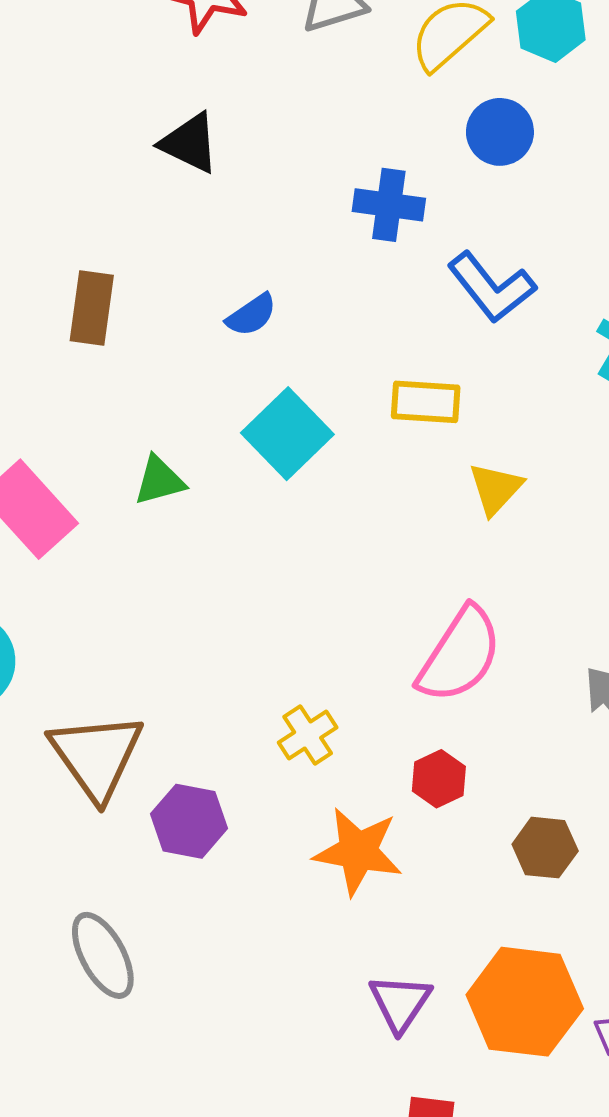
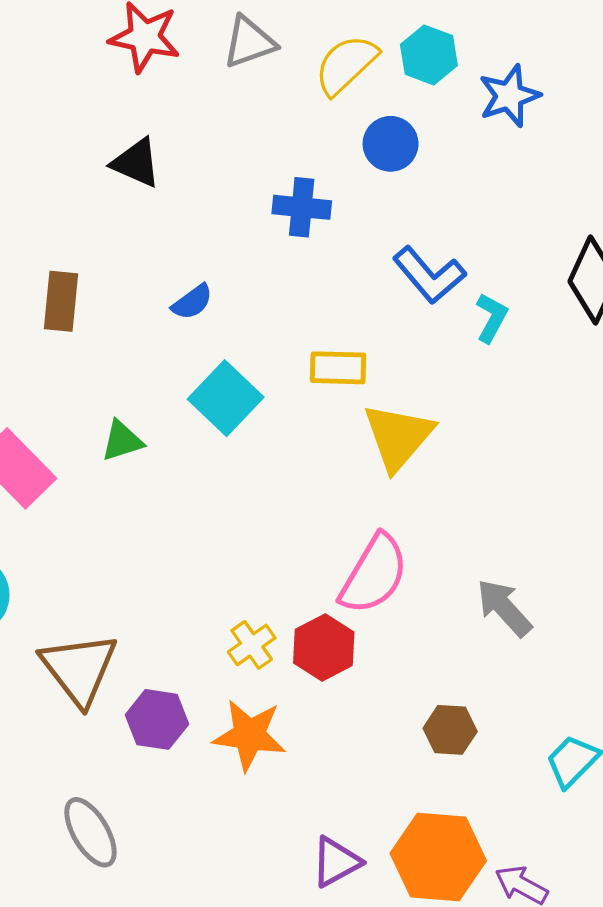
blue L-shape: (491, 287) -> (429, 275), moved
yellow triangle: (496, 489) -> (398, 437), size x1.6
red hexagon: (439, 779) -> (324, 647), moved, size x1.4
orange star: (358, 851) -> (249, 735), moved
purple triangle: (400, 1003) -> (336, 862), turned 30

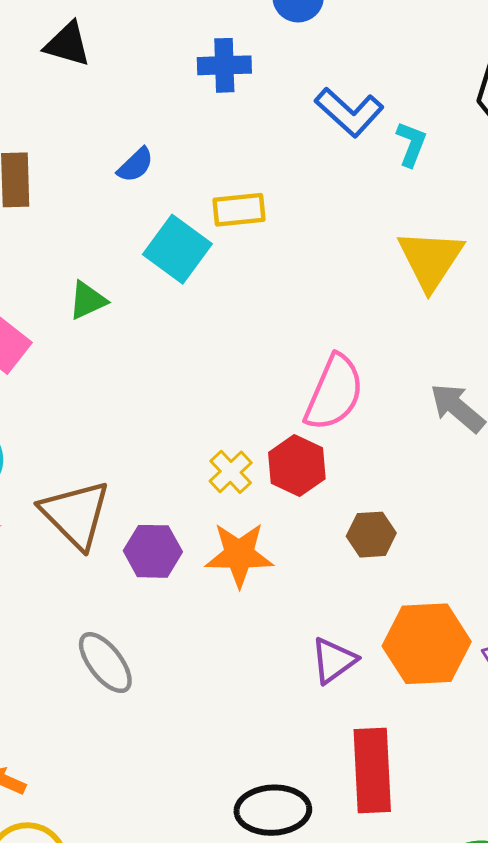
yellow rectangle: (338, 368) -> (239, 210), moved
yellow triangle: (398, 437) -> (430, 259), moved
brown hexagon: (450, 730) -> (371, 535), moved

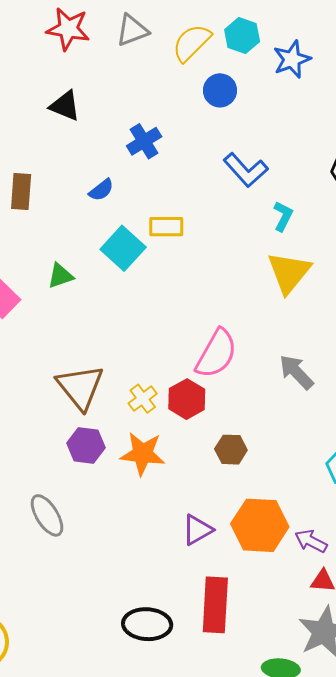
blue cross: (224, 65) -> (144, 141), moved, turned -36
cyan L-shape: (411, 144) -> (283, 216), moved
brown triangle: (75, 514) -> (80, 387), moved

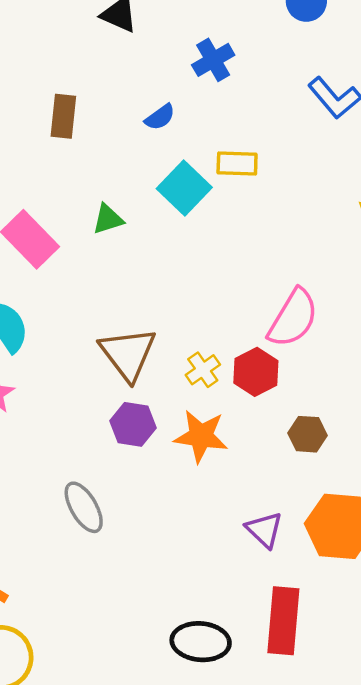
purple triangle: (197, 530) -> (264, 530), turned -48

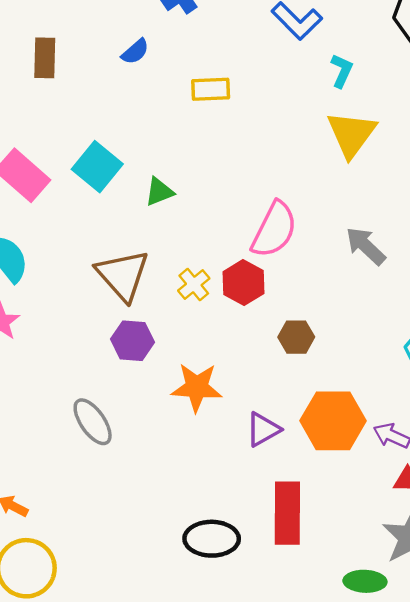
cyan square: (184, 188) -> (97, 167), moved
green triangle: (108, 219) -> (159, 192), moved
orange star: (201, 436) -> (197, 387), moved
purple triangle: (264, 530) -> (263, 429), turned 51

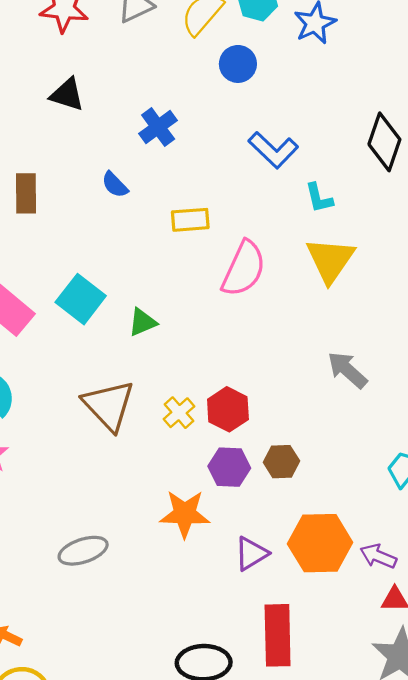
blue semicircle: (135, 52) -> (115, 185), turned 88
cyan L-shape: (342, 71) -> (319, 198), turned 144
pink semicircle: (274, 230) -> (244, 269), moved
purple hexagon: (132, 341) -> (229, 467), moved
gray ellipse: (93, 422) -> (83, 551), turned -72

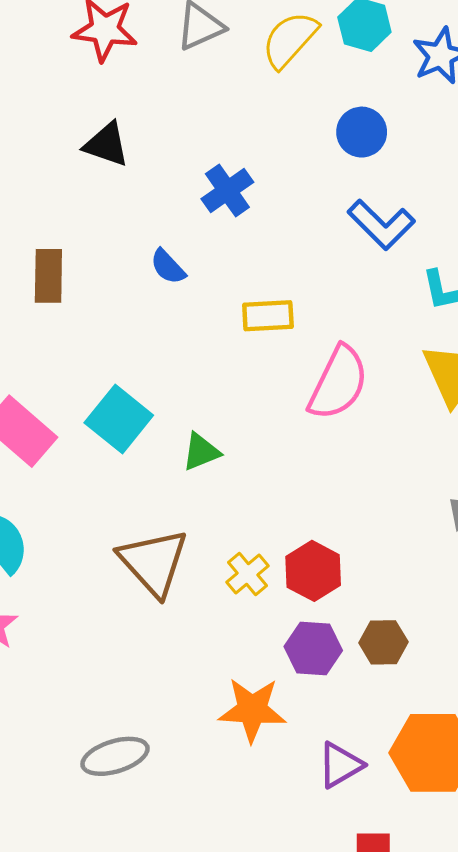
blue circle: (238, 64) -> (362, 132), moved

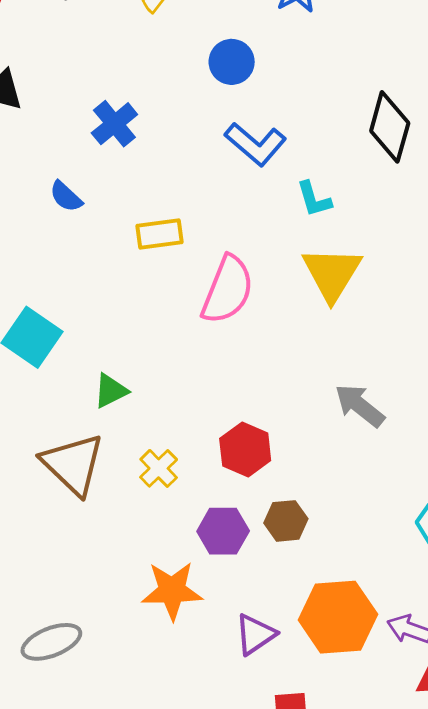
green triangle: (201, 452) -> (111, 391), moved
red hexagon: (313, 571) -> (245, 450), moved

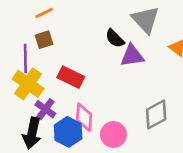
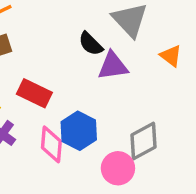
blue hexagon: (68, 132) -> (79, 131), moved
pink circle: (113, 134) -> (118, 168), moved

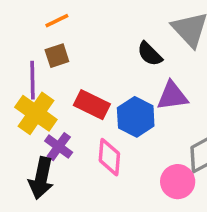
purple triangle: (113, 66) -> (172, 96), moved
blue hexagon: (79, 131) -> (136, 117), moved

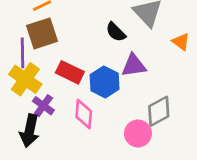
brown square: (57, 56) -> (42, 33), size x1.6

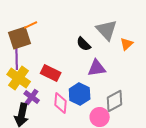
brown square: (42, 33) -> (20, 38), moved
orange triangle: (181, 42) -> (127, 44), moved, turned 40
blue hexagon: (105, 82) -> (80, 94), moved

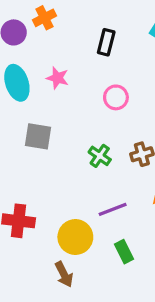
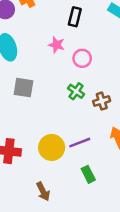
pink star: (57, 78) -> (57, 45), moved
green cross: (100, 156) -> (76, 91), moved
yellow circle: (75, 237) -> (52, 147), moved

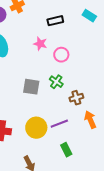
black rectangle: (75, 17) -> (55, 21), turned 63
gray square: (24, 88) -> (31, 87), moved
brown cross: (102, 101) -> (76, 98), moved

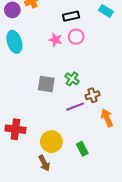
pink circle: (61, 55) -> (76, 37), moved
purple line: (59, 124) -> (75, 107), moved
yellow circle: (36, 128) -> (51, 142), moved

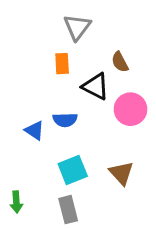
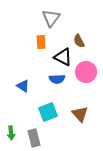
blue semicircle: (65, 120) -> (57, 79), moved
gray rectangle: (68, 210) -> (34, 138), moved

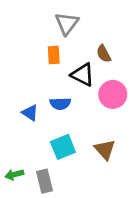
blue semicircle: (57, 79) -> (60, 104), moved
green arrow: (11, 133) -> (14, 175), turned 80

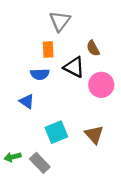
blue semicircle: (60, 104) -> (40, 74), moved
gray rectangle: (45, 181) -> (40, 163), turned -30

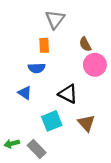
black triangle: (74, 67) -> (68, 94), moved
pink circle: (101, 85) -> (95, 65), moved

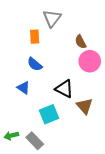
orange rectangle: (44, 45) -> (35, 37), moved
blue semicircle: (37, 68) -> (35, 64), turned 42
brown triangle: (86, 123) -> (85, 106), moved

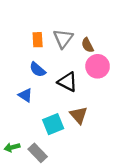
gray triangle: (52, 18) -> (63, 39), moved
black triangle: (64, 89) -> (68, 82), moved
brown triangle: (85, 106) -> (79, 115), moved

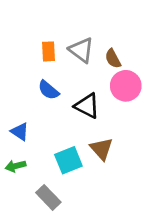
gray triangle: (63, 39) -> (81, 50), turned -30
blue triangle: (25, 95) -> (20, 132), moved
green arrow: (12, 147) -> (16, 166), moved

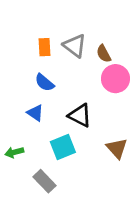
black triangle: (87, 106) -> (80, 115), moved
blue triangle: (20, 132) -> (35, 113), moved
brown triangle: (101, 149) -> (117, 148), moved

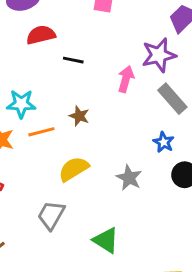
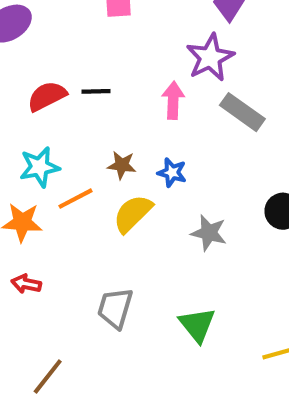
red semicircle: (41, 35) -> (47, 96), moved
blue star: (164, 142) -> (172, 173), moved
yellow semicircle: (74, 169) -> (133, 214), moved
green triangle: (106, 240) -> (197, 325), turned 32

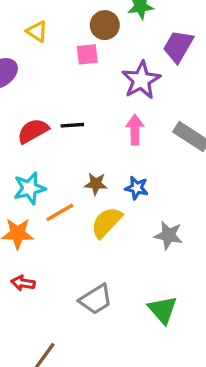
purple star: (210, 57) -> (141, 80), moved
gray trapezoid: (115, 308) -> (96, 299), turned -136

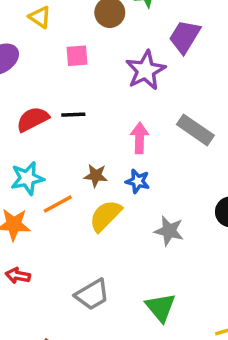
pink square: (87, 54) -> (77, 56), moved
pink arrow: (135, 130) -> (140, 138), moved

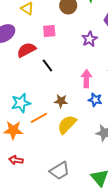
purple star: (146, 70) -> (90, 39), size x0.7
black line: (73, 115) -> (47, 65), turned 56
red semicircle: (33, 119) -> (26, 50), moved
blue star: (138, 181) -> (95, 100), moved

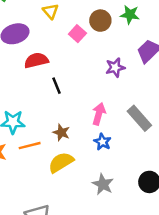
pink square: (49, 31) -> (77, 34), moved, turned 32

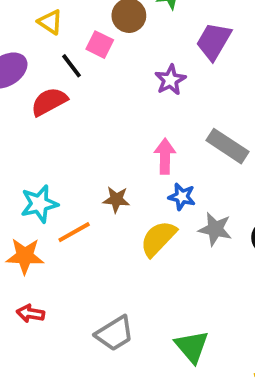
black line: (57, 86) -> (72, 66), moved
yellow semicircle: (61, 162) -> (158, 239), moved
gray star: (103, 184) -> (215, 229), moved

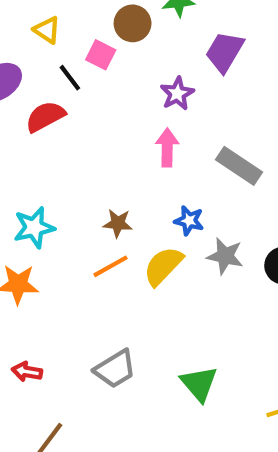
pink arrow: (165, 156) -> (167, 148), moved
orange line: (74, 232) -> (111, 266), moved
red arrow: (30, 313) -> (27, 372), moved

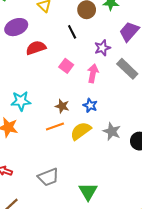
pink square: (101, 55) -> (66, 66), moved
black line: (70, 78) -> (72, 32), moved
gray rectangle: (239, 166) -> (127, 69), moved
blue star: (189, 221) -> (90, 105), moved

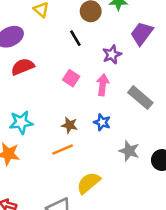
red semicircle: (36, 48) -> (23, 67), moved
gray rectangle: (127, 69) -> (140, 98), moved
yellow semicircle: (81, 131) -> (89, 183), moved

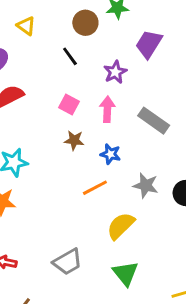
brown star: (69, 125) -> (74, 140), moved
orange line: (63, 150) -> (95, 188), moved
yellow semicircle: (89, 183) -> (121, 226), moved

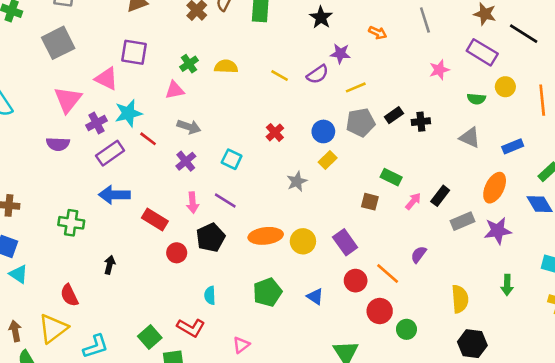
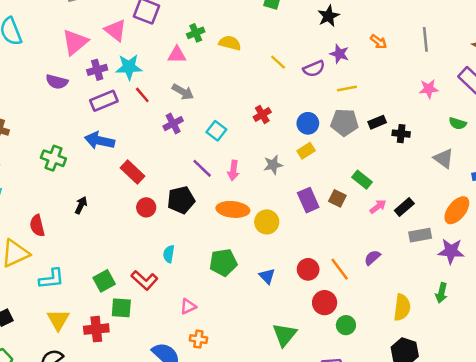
pink arrow: (193, 203) -> (233, 170), moved
purple rectangle: (345, 242) -> (308, 200), moved
green arrow: (507, 285) -> (441, 293), moved

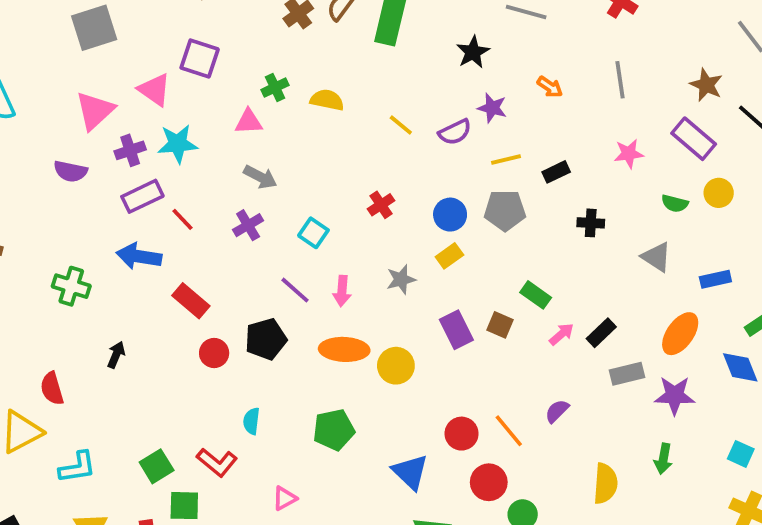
red line: (142, 95) -> (182, 219), moved
black rectangle: (377, 122) -> (556, 172), moved
blue triangle: (267, 276) -> (410, 472), moved, size x1.5

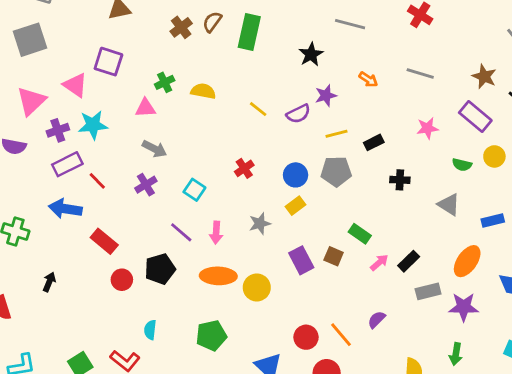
gray line: (620, 80) -> (420, 73), turned -64
purple star: (492, 108) -> (326, 96), turned -30

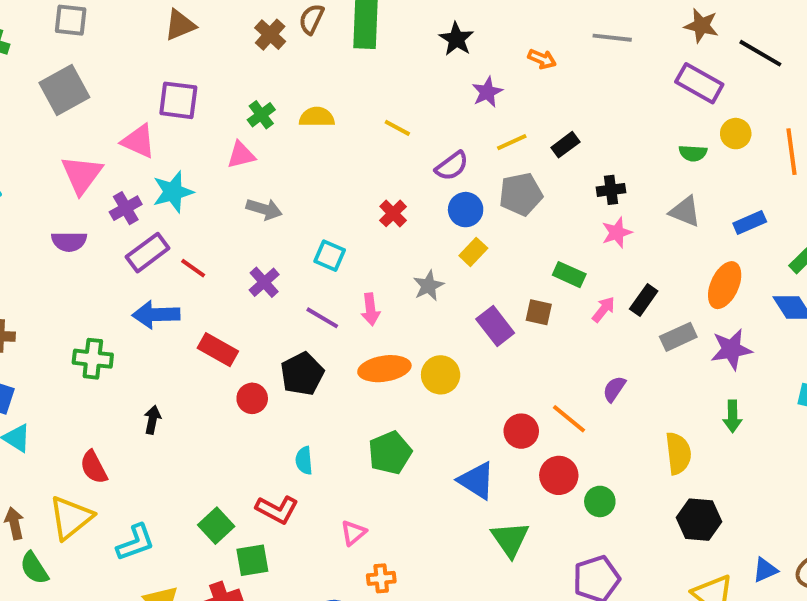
purple semicircle: (298, 114) -> (452, 166), moved
pink star: (427, 128) -> (617, 233), moved
purple cross: (146, 185) -> (264, 282), moved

----------

Set down all the lines above exactly as they appear, with no pictures.

blue L-shape: (491, 287) -> (429, 275), moved
yellow triangle: (496, 489) -> (398, 437), size x1.6
red hexagon: (439, 779) -> (324, 647), moved, size x1.4
orange star: (358, 851) -> (249, 735), moved
purple triangle: (400, 1003) -> (336, 862), turned 30

yellow rectangle: (338, 368) -> (239, 210), moved
yellow triangle: (398, 437) -> (430, 259), moved
brown hexagon: (450, 730) -> (371, 535), moved

blue cross: (224, 65) -> (144, 141), moved, turned -36
cyan L-shape: (411, 144) -> (283, 216), moved
brown triangle: (75, 514) -> (80, 387), moved

purple triangle: (197, 530) -> (264, 530), turned -48

cyan square: (184, 188) -> (97, 167), moved
green triangle: (108, 219) -> (159, 192), moved
orange star: (201, 436) -> (197, 387), moved
purple triangle: (264, 530) -> (263, 429), turned 51

blue semicircle: (135, 52) -> (115, 185), turned 88
cyan L-shape: (342, 71) -> (319, 198), turned 144
pink semicircle: (274, 230) -> (244, 269), moved
purple hexagon: (132, 341) -> (229, 467), moved
gray ellipse: (93, 422) -> (83, 551), turned -72

blue circle: (238, 64) -> (362, 132), moved

green triangle: (201, 452) -> (111, 391), moved
red hexagon: (313, 571) -> (245, 450), moved

blue hexagon: (68, 132) -> (79, 131), moved
pink circle: (113, 134) -> (118, 168), moved

purple triangle: (113, 66) -> (172, 96), moved
blue hexagon: (79, 131) -> (136, 117), moved

brown square: (57, 56) -> (42, 33), size x1.6

brown square: (42, 33) -> (20, 38), moved
orange triangle: (181, 42) -> (127, 44), moved, turned 40
blue hexagon: (105, 82) -> (80, 94), moved

pink star: (57, 78) -> (57, 45), moved
green cross: (100, 156) -> (76, 91), moved
yellow circle: (75, 237) -> (52, 147), moved

black rectangle: (75, 17) -> (55, 21), turned 63
gray square: (24, 88) -> (31, 87), moved
brown cross: (102, 101) -> (76, 98), moved

pink circle: (61, 55) -> (76, 37), moved
purple line: (59, 124) -> (75, 107), moved
yellow circle: (36, 128) -> (51, 142), moved

blue semicircle: (65, 120) -> (57, 79), moved
gray rectangle: (68, 210) -> (34, 138), moved

blue semicircle: (57, 79) -> (60, 104), moved
green arrow: (11, 133) -> (14, 175), turned 80

blue semicircle: (60, 104) -> (40, 74), moved
gray rectangle: (45, 181) -> (40, 163), turned -30

black triangle: (74, 67) -> (68, 94), moved
pink circle: (101, 85) -> (95, 65), moved

orange rectangle: (44, 45) -> (35, 37), moved
blue semicircle: (37, 68) -> (35, 64), turned 42
brown triangle: (86, 123) -> (85, 106), moved

gray triangle: (52, 18) -> (63, 39), moved
black triangle: (64, 89) -> (68, 82), moved
brown triangle: (85, 106) -> (79, 115), moved

gray triangle: (63, 39) -> (81, 50), turned -30
blue triangle: (25, 95) -> (20, 132), moved
green arrow: (12, 147) -> (16, 166), moved

black triangle: (87, 106) -> (80, 115), moved
blue triangle: (20, 132) -> (35, 113), moved
brown triangle: (101, 149) -> (117, 148), moved

red semicircle: (41, 35) -> (47, 96), moved
blue star: (164, 142) -> (172, 173), moved
yellow semicircle: (74, 169) -> (133, 214), moved
green triangle: (106, 240) -> (197, 325), turned 32

purple star: (210, 57) -> (141, 80), moved
gray trapezoid: (115, 308) -> (96, 299), turned -136

pink square: (87, 54) -> (77, 56), moved
pink arrow: (135, 130) -> (140, 138), moved

purple star: (146, 70) -> (90, 39), size x0.7
black line: (73, 115) -> (47, 65), turned 56
red semicircle: (33, 119) -> (26, 50), moved
blue star: (138, 181) -> (95, 100), moved

pink square: (49, 31) -> (77, 34), moved, turned 32

black line: (57, 86) -> (72, 66), moved
yellow semicircle: (61, 162) -> (158, 239), moved
gray star: (103, 184) -> (215, 229), moved

pink arrow: (165, 156) -> (167, 148), moved
orange line: (74, 232) -> (111, 266), moved
red arrow: (30, 313) -> (27, 372), moved

pink square: (101, 55) -> (66, 66), moved
black line: (70, 78) -> (72, 32), moved
gray rectangle: (239, 166) -> (127, 69), moved
blue star: (189, 221) -> (90, 105), moved

red semicircle: (36, 48) -> (23, 67), moved
gray rectangle: (127, 69) -> (140, 98), moved
yellow semicircle: (81, 131) -> (89, 183), moved

brown star: (69, 125) -> (74, 140), moved
orange line: (63, 150) -> (95, 188), moved
yellow semicircle: (89, 183) -> (121, 226), moved

pink arrow: (193, 203) -> (233, 170), moved
purple rectangle: (345, 242) -> (308, 200), moved
green arrow: (507, 285) -> (441, 293), moved

red line: (142, 95) -> (182, 219), moved
black rectangle: (377, 122) -> (556, 172), moved
blue triangle: (267, 276) -> (410, 472), moved, size x1.5

gray line: (620, 80) -> (420, 73), turned -64
purple star: (492, 108) -> (326, 96), turned -30

purple semicircle: (298, 114) -> (452, 166), moved
pink star: (427, 128) -> (617, 233), moved
purple cross: (146, 185) -> (264, 282), moved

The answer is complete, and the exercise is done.